== Segment start ==

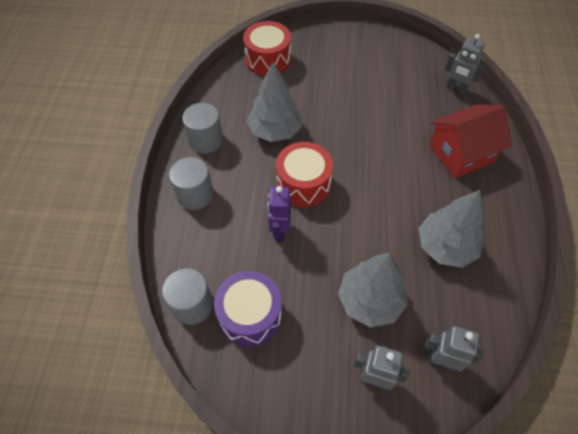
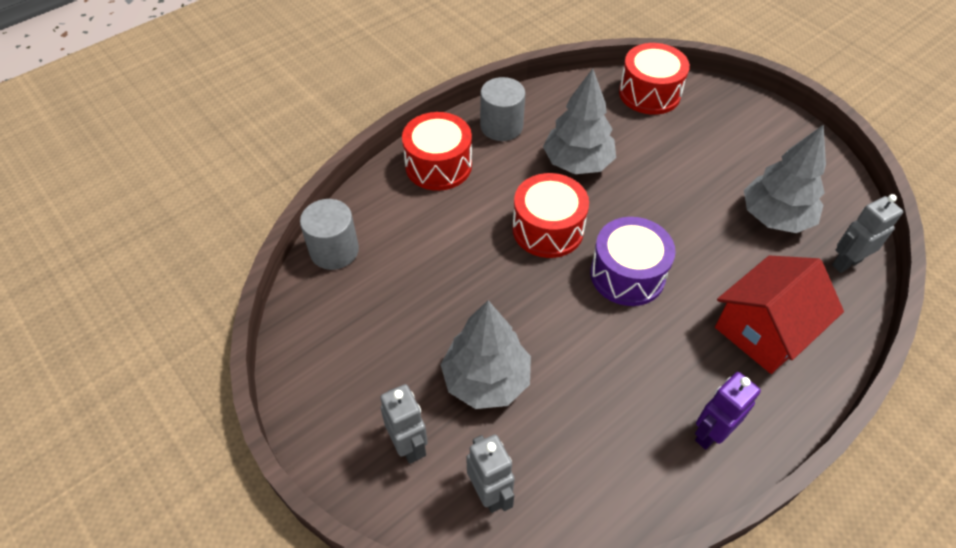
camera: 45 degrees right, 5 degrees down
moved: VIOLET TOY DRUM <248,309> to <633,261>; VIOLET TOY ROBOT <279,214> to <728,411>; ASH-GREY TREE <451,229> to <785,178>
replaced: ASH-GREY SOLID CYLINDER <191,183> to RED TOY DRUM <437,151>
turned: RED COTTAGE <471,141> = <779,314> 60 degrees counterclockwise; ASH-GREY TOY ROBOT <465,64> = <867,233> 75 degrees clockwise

== Segment end ==

Print the listing word for word but skip its pictures.

camera: 45 degrees right, 5 degrees down
moved: VIOLET TOY DRUM <248,309> to <633,261>; VIOLET TOY ROBOT <279,214> to <728,411>; ASH-GREY TREE <451,229> to <785,178>
replaced: ASH-GREY SOLID CYLINDER <191,183> to RED TOY DRUM <437,151>
turned: RED COTTAGE <471,141> = <779,314> 60 degrees counterclockwise; ASH-GREY TOY ROBOT <465,64> = <867,233> 75 degrees clockwise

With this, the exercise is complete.